### PROBLEM TO WORK ON
The material below holds a span beginning at the line with "(109, 212) = (318, 491): black" and ending at the line with "(533, 321) = (564, 237): orange". Quote that span exactly, both ends included, and only that span.

--------

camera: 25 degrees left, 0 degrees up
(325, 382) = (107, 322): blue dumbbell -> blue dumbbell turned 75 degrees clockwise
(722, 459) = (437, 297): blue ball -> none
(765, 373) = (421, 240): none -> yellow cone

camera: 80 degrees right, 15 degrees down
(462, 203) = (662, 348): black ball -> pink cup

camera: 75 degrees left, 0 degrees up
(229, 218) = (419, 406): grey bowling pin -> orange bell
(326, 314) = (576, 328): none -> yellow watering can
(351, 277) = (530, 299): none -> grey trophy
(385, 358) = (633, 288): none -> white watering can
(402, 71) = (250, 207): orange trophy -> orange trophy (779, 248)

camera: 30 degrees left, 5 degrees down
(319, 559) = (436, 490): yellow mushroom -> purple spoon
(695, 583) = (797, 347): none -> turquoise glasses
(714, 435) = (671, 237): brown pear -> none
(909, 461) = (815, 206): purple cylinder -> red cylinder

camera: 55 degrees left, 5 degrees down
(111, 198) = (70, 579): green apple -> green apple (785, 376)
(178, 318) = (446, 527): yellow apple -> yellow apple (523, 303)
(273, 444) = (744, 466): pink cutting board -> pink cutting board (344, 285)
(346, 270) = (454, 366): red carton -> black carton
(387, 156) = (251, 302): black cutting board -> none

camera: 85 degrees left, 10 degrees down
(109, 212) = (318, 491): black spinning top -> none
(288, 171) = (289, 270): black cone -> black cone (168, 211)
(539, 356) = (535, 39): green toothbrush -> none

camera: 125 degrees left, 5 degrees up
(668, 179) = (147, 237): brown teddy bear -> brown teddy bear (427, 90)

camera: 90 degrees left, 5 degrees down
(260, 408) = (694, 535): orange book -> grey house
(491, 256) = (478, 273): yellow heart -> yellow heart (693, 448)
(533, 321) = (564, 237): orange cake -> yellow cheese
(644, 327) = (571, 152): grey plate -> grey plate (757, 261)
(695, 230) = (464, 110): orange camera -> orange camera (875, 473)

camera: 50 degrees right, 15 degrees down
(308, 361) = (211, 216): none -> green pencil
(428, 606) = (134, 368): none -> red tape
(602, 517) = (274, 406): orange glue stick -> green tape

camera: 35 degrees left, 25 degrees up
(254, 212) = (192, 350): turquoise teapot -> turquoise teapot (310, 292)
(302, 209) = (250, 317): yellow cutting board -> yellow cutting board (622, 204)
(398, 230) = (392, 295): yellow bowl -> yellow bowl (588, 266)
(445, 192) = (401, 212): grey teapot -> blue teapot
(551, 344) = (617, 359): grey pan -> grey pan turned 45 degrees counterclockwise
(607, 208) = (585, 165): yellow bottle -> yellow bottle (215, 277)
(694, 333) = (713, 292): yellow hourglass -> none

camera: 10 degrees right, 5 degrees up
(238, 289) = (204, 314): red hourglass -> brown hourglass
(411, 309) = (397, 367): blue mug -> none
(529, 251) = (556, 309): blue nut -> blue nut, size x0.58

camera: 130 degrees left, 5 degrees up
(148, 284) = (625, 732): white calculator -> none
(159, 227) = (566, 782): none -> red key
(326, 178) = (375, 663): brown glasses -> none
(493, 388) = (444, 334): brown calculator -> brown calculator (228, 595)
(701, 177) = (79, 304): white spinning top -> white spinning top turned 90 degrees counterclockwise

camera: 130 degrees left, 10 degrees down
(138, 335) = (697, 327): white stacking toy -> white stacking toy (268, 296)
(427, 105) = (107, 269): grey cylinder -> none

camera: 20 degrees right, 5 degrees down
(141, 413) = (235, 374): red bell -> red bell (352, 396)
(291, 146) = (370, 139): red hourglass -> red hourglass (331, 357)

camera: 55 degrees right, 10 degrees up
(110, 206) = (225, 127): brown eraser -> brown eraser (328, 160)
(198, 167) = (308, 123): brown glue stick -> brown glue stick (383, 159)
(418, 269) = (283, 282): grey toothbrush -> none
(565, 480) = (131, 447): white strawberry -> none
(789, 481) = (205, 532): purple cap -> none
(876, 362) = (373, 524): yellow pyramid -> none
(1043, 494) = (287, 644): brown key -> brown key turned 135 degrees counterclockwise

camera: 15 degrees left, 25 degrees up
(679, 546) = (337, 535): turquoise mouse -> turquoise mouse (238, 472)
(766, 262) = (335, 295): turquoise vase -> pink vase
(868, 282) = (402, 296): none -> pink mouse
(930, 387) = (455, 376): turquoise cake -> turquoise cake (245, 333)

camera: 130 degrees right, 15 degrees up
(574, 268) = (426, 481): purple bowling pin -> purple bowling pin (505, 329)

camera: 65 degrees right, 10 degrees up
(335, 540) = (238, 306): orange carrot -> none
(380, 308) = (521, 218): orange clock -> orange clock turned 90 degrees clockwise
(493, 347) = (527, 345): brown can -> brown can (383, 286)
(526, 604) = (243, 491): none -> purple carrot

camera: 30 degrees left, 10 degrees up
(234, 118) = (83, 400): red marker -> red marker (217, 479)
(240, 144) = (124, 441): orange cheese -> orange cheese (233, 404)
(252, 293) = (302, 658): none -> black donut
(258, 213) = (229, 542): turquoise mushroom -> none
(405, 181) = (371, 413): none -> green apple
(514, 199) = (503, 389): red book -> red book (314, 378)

--------

### ANSWER SPACE
(109, 212) = (318, 491): black spinning top -> none
(288, 171) = (289, 270): black cone -> black cone (168, 211)
(539, 356) = (535, 39): green toothbrush -> none

camera: 125 degrees left, 5 degrees up
(668, 179) = (147, 237): brown teddy bear -> brown teddy bear (427, 90)

camera: 90 degrees left, 5 degrees down
(260, 408) = (694, 535): orange book -> grey house
(491, 256) = (478, 273): yellow heart -> yellow heart (693, 448)
(533, 321) = (564, 237): orange cake -> yellow cheese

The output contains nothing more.